> Brief
Retype the records exactly, with nothing added or dropped.

(Before-and-after change data)
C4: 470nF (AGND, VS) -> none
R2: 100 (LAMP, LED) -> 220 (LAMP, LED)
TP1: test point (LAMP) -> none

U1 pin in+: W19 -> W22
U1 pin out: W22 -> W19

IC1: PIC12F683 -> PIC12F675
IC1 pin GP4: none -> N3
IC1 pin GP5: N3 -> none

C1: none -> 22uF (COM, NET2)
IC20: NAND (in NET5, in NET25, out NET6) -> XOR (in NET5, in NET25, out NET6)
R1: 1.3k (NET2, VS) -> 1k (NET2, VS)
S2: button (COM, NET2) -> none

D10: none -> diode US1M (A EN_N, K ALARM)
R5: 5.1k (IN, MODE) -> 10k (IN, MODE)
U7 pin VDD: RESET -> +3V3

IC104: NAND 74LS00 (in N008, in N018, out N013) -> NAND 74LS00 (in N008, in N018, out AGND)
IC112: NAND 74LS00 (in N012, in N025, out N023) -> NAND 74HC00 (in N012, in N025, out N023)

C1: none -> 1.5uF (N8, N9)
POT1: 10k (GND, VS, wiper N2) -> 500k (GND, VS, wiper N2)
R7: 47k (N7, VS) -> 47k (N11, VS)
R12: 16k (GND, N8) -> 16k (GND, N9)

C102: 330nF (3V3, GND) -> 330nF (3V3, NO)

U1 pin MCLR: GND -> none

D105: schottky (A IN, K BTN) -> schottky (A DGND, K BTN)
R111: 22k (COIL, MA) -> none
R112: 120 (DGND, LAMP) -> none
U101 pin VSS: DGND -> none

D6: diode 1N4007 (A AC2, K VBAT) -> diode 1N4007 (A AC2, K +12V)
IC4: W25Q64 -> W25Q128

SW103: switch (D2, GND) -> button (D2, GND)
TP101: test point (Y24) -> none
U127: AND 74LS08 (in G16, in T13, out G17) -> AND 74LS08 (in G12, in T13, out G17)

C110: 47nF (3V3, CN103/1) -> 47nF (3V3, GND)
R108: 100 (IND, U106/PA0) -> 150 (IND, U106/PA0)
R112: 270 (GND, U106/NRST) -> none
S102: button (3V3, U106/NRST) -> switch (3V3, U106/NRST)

> Response box
C4: 470nF (AGND, VS) -> none
R2: 100 (LAMP, LED) -> 220 (LAMP, LED)
TP1: test point (LAMP) -> none

U1 pin in+: W19 -> W22
U1 pin out: W22 -> W19

IC1: PIC12F683 -> PIC12F675
IC1 pin GP4: none -> N3
IC1 pin GP5: N3 -> none

C1: none -> 22uF (COM, NET2)
IC20: NAND (in NET5, in NET25, out NET6) -> XOR (in NET5, in NET25, out NET6)
R1: 1.3k (NET2, VS) -> 1k (NET2, VS)
S2: button (COM, NET2) -> none

D10: none -> diode US1M (A EN_N, K ALARM)
R5: 5.1k (IN, MODE) -> 10k (IN, MODE)
U7 pin VDD: RESET -> +3V3

IC104: NAND 74LS00 (in N008, in N018, out N013) -> NAND 74LS00 (in N008, in N018, out AGND)
IC112: NAND 74LS00 (in N012, in N025, out N023) -> NAND 74HC00 (in N012, in N025, out N023)

C1: none -> 1.5uF (N8, N9)
POT1: 10k (GND, VS, wiper N2) -> 500k (GND, VS, wiper N2)
R7: 47k (N7, VS) -> 47k (N11, VS)
R12: 16k (GND, N8) -> 16k (GND, N9)

C102: 330nF (3V3, GND) -> 330nF (3V3, NO)

U1 pin MCLR: GND -> none

D105: schottky (A IN, K BTN) -> schottky (A DGND, K BTN)
R111: 22k (COIL, MA) -> none
R112: 120 (DGND, LAMP) -> none
U101 pin VSS: DGND -> none

D6: diode 1N4007 (A AC2, K VBAT) -> diode 1N4007 (A AC2, K +12V)
IC4: W25Q64 -> W25Q128

SW103: switch (D2, GND) -> button (D2, GND)
TP101: test point (Y24) -> none
U127: AND 74LS08 (in G16, in T13, out G17) -> AND 74LS08 (in G12, in T13, out G17)

C110: 47nF (3V3, CN103/1) -> 47nF (3V3, GND)
R108: 100 (IND, U106/PA0) -> 150 (IND, U106/PA0)
R112: 270 (GND, U106/NRST) -> none
S102: button (3V3, U106/NRST) -> switch (3V3, U106/NRST)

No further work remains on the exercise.